▶ [Extracted entries]
- - - - -
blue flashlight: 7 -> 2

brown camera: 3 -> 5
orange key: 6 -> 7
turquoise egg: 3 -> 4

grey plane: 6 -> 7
- - - - -
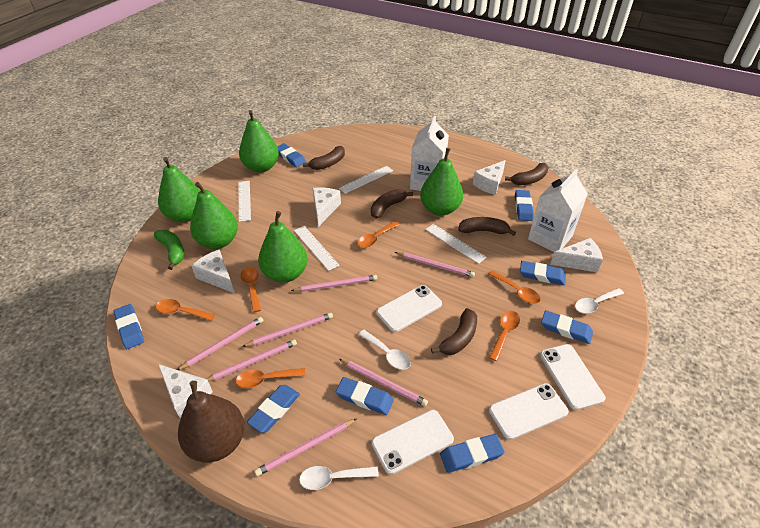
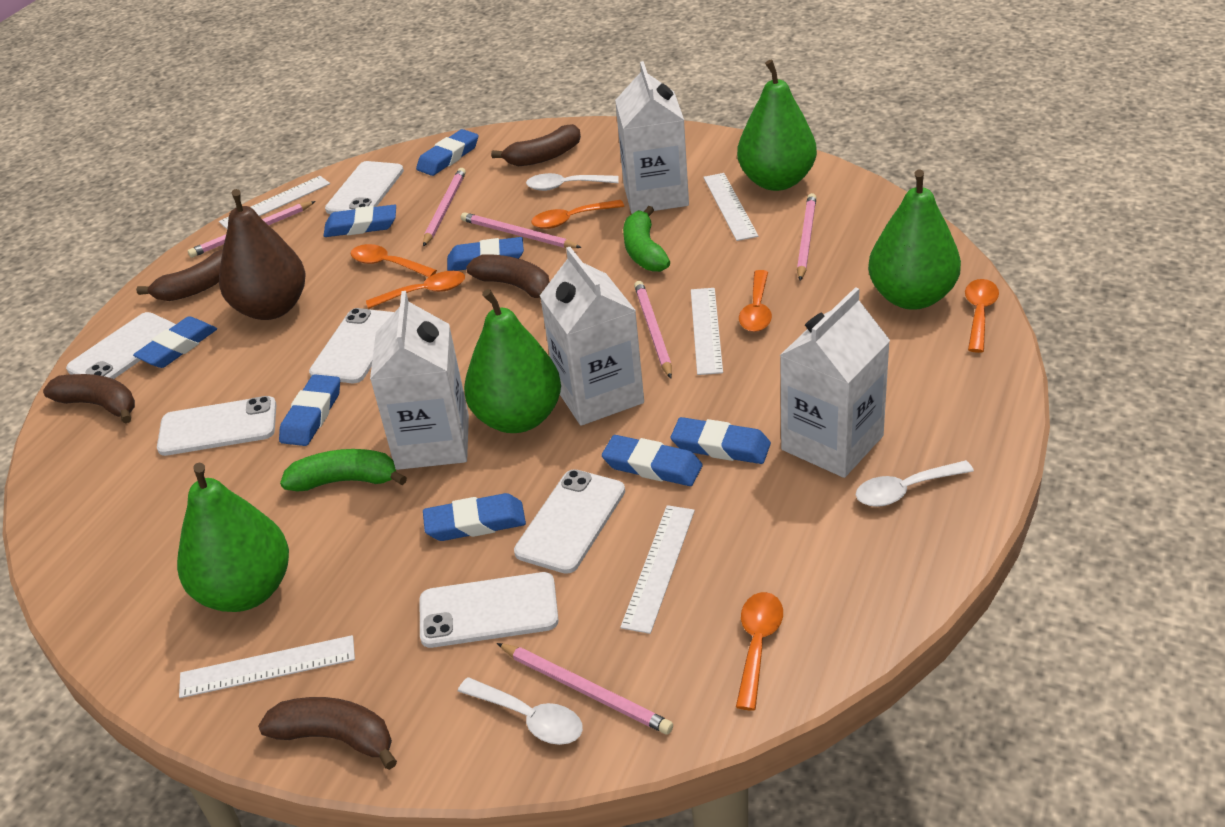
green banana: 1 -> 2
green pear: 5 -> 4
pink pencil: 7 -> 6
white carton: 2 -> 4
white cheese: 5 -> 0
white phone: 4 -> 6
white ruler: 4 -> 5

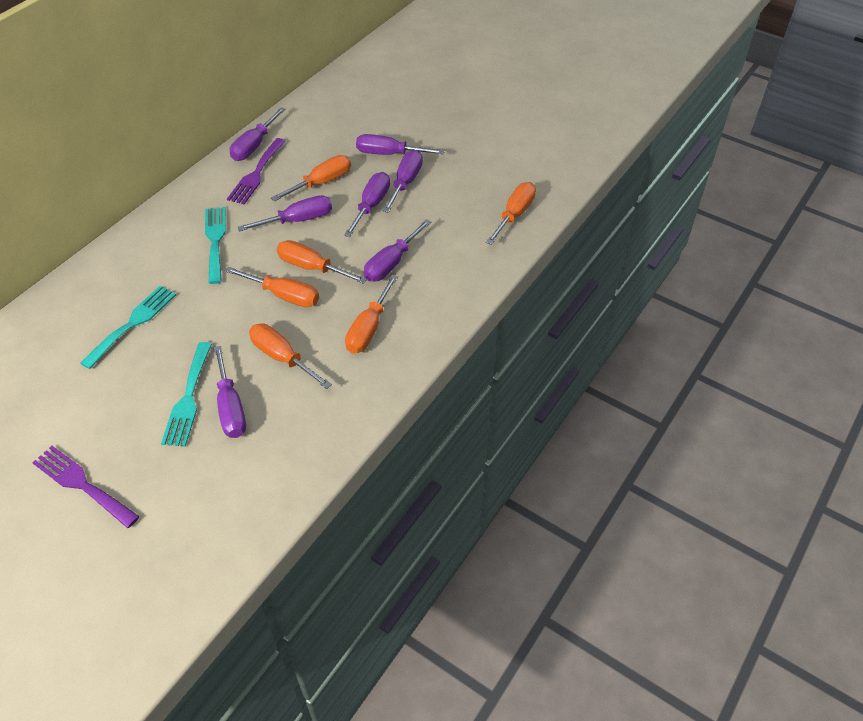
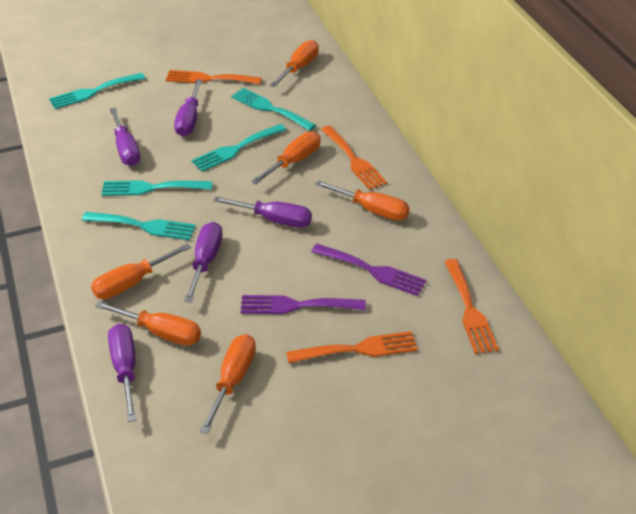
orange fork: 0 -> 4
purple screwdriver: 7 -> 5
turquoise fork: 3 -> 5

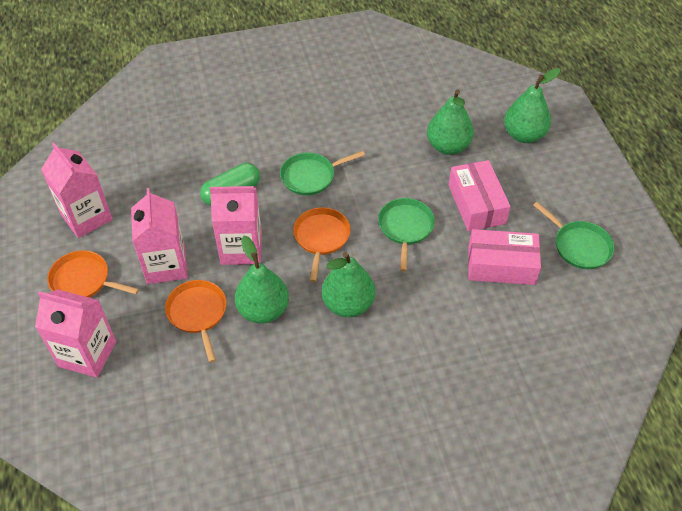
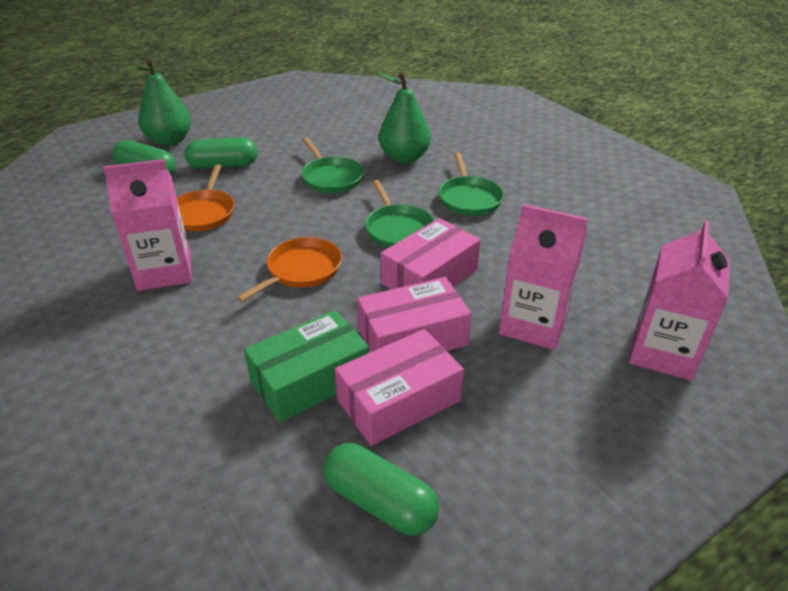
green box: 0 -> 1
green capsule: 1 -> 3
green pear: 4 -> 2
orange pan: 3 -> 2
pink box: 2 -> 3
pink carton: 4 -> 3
- - - - -
▶ [Instructions to follow] Copy exactly the stretch of data above from the line with "blue flashlight: 7 -> 2" through the line with "grey plane: 6 -> 7", and omit all other lines.

▶ [Completed task]
blue flashlight: 7 -> 2

brown camera: 3 -> 5
orange key: 6 -> 7
turquoise egg: 3 -> 4

grey plane: 6 -> 7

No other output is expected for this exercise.